[Start of Attachment]
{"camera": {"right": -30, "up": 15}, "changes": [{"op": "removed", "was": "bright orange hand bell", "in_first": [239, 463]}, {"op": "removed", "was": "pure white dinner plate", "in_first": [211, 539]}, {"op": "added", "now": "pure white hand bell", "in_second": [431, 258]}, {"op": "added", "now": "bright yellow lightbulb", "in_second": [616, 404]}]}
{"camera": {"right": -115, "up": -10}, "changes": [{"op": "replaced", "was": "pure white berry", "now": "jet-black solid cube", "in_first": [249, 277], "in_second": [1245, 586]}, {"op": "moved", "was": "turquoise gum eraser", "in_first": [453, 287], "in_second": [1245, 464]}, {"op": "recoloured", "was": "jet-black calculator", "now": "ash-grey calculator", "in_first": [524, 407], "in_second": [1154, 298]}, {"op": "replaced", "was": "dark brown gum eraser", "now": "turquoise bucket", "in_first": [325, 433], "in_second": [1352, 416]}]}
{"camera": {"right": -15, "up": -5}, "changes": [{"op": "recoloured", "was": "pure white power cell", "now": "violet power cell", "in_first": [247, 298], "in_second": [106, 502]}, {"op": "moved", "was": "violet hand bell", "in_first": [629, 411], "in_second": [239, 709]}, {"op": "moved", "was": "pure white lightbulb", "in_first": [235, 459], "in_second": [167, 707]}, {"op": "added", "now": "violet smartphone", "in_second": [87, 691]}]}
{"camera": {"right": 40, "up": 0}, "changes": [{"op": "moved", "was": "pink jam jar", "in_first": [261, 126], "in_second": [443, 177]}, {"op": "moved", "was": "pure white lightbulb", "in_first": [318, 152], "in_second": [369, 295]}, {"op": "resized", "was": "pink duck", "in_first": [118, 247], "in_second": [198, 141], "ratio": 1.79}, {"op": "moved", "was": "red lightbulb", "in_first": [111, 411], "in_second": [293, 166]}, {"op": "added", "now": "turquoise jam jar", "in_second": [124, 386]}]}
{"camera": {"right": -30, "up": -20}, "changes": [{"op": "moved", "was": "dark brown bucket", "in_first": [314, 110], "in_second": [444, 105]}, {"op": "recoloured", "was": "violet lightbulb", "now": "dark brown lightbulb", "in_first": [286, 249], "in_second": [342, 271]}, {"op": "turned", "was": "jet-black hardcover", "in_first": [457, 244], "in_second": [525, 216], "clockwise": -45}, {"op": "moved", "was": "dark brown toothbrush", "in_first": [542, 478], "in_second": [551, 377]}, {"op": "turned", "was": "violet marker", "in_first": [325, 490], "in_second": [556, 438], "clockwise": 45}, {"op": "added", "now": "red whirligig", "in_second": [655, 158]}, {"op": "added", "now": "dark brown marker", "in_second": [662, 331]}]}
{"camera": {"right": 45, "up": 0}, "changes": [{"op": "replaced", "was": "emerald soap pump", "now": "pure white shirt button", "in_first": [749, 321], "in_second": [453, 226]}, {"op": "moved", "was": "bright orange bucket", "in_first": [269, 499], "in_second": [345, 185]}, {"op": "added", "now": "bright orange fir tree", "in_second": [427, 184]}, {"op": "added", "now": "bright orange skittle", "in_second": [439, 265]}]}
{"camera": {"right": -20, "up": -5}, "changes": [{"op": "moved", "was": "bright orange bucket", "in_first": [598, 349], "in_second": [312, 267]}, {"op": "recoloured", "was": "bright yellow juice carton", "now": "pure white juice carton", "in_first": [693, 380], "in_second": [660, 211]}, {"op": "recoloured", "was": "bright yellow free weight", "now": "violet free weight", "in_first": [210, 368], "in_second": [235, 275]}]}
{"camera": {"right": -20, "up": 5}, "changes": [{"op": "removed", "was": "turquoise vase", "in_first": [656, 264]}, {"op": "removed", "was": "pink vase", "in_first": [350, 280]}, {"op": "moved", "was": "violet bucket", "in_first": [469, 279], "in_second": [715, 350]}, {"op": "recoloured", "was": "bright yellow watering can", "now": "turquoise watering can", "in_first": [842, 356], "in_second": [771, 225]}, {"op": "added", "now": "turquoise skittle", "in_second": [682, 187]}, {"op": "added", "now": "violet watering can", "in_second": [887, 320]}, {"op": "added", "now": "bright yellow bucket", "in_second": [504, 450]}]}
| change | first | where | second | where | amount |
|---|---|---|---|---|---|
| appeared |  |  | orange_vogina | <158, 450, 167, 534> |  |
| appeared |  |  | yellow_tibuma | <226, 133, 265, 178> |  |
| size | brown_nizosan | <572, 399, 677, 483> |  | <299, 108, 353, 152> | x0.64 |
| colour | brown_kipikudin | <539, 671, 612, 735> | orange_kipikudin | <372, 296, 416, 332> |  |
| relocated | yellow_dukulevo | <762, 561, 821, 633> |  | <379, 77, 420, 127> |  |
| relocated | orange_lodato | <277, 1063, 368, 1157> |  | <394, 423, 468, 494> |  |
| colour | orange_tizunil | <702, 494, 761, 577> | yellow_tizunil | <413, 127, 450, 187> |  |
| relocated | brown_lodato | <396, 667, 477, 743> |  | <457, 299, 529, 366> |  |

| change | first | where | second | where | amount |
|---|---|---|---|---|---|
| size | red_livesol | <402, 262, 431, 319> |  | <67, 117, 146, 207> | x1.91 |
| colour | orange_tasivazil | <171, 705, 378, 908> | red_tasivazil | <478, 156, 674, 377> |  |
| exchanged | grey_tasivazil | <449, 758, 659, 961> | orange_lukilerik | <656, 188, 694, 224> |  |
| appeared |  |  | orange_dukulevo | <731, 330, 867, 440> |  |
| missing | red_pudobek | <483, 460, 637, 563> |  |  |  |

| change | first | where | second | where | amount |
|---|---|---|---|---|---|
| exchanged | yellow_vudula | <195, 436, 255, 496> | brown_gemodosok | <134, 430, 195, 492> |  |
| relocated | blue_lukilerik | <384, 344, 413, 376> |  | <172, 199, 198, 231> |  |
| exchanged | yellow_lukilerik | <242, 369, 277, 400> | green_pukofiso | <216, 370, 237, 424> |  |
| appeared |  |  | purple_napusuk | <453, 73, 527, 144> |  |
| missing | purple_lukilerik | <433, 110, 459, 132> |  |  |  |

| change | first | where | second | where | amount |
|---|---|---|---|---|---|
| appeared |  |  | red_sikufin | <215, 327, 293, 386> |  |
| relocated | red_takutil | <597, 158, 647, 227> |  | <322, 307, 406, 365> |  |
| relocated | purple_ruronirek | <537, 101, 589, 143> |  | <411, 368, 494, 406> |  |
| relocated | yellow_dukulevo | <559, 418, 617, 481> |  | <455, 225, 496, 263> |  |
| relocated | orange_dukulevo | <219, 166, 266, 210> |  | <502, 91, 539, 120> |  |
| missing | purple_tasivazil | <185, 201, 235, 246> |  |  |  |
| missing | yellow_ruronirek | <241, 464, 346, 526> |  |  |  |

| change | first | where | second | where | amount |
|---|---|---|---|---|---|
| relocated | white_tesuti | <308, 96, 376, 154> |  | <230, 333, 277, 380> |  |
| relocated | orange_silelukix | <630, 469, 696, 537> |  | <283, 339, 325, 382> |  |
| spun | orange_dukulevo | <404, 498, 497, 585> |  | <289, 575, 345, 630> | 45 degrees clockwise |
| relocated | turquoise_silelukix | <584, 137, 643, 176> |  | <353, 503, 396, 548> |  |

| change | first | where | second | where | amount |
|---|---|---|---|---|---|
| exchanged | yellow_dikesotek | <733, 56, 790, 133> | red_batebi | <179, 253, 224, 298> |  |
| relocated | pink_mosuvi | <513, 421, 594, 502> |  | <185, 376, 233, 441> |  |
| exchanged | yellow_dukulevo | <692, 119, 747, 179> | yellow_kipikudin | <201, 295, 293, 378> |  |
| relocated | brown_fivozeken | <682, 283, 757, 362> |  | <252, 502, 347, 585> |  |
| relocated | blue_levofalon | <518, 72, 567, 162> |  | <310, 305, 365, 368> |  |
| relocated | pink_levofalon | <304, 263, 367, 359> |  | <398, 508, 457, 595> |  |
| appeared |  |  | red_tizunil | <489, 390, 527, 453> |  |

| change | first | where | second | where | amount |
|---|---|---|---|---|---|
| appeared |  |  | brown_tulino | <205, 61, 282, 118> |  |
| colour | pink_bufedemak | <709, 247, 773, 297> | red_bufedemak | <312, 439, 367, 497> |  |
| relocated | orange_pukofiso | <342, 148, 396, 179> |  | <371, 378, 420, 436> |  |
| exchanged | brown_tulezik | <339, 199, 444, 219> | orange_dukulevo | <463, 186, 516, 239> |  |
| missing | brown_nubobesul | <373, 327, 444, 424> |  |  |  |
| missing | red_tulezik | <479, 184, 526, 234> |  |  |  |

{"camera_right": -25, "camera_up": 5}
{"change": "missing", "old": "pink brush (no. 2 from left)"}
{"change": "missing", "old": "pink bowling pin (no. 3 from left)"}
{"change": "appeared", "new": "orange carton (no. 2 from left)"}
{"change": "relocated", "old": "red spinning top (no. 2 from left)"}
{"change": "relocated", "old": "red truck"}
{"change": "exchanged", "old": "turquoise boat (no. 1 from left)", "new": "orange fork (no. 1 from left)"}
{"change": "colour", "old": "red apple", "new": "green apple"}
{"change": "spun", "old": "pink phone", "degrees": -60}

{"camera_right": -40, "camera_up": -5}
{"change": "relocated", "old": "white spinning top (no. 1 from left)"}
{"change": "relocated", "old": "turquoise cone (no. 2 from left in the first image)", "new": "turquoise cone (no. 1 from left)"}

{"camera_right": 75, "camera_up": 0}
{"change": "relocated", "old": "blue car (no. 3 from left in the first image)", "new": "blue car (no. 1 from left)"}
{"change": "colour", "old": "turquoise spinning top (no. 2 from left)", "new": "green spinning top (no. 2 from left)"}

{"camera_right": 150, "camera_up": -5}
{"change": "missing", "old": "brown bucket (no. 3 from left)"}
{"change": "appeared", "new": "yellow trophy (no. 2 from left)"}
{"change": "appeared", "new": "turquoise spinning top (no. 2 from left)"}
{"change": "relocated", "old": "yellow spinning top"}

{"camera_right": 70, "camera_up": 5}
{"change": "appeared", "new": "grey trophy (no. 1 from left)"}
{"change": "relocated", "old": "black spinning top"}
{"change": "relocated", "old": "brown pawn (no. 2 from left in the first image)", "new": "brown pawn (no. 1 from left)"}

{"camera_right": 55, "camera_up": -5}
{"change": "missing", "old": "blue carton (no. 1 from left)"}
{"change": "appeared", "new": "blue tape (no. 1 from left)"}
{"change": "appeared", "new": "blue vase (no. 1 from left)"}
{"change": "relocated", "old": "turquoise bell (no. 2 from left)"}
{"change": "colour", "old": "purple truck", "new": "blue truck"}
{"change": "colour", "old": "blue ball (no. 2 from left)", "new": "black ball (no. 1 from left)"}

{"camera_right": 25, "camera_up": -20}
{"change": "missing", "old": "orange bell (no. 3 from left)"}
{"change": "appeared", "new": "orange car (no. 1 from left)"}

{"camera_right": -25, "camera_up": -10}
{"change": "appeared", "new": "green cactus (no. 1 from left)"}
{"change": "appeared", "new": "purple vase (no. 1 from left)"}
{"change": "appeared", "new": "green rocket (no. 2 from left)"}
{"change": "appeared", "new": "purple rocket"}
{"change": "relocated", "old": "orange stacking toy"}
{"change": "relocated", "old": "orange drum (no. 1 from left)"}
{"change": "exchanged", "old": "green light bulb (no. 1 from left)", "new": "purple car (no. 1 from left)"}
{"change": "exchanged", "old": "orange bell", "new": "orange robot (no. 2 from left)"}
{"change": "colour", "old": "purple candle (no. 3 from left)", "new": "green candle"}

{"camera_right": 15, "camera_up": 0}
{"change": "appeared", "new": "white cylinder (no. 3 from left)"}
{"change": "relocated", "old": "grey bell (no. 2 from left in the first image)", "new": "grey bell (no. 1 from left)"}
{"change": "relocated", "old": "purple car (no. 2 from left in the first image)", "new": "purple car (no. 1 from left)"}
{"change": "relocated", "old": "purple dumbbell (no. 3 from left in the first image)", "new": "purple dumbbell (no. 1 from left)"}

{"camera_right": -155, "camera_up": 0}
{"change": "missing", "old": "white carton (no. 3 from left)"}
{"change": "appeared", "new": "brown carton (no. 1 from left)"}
[End of Attachment]
## EXERCISE AIM:
Output only an exact transcription of the lines above from the one with "133, 265, 178>" up to and including the one with "colour | orange_tizunil".

## RESULT:
| appeared |  |  | yellow_tibuma | <226, 133, 265, 178> |  |
| size | brown_nizosan | <572, 399, 677, 483> |  | <299, 108, 353, 152> | x0.64 |
| colour | brown_kipikudin | <539, 671, 612, 735> | orange_kipikudin | <372, 296, 416, 332> |  |
| relocated | yellow_dukulevo | <762, 561, 821, 633> |  | <379, 77, 420, 127> |  |
| relocated | orange_lodato | <277, 1063, 368, 1157> |  | <394, 423, 468, 494> |  |
| colour | orange_tizunil | <702, 494, 761, 577> | yellow_tizunil | <413, 127, 450, 187> |  |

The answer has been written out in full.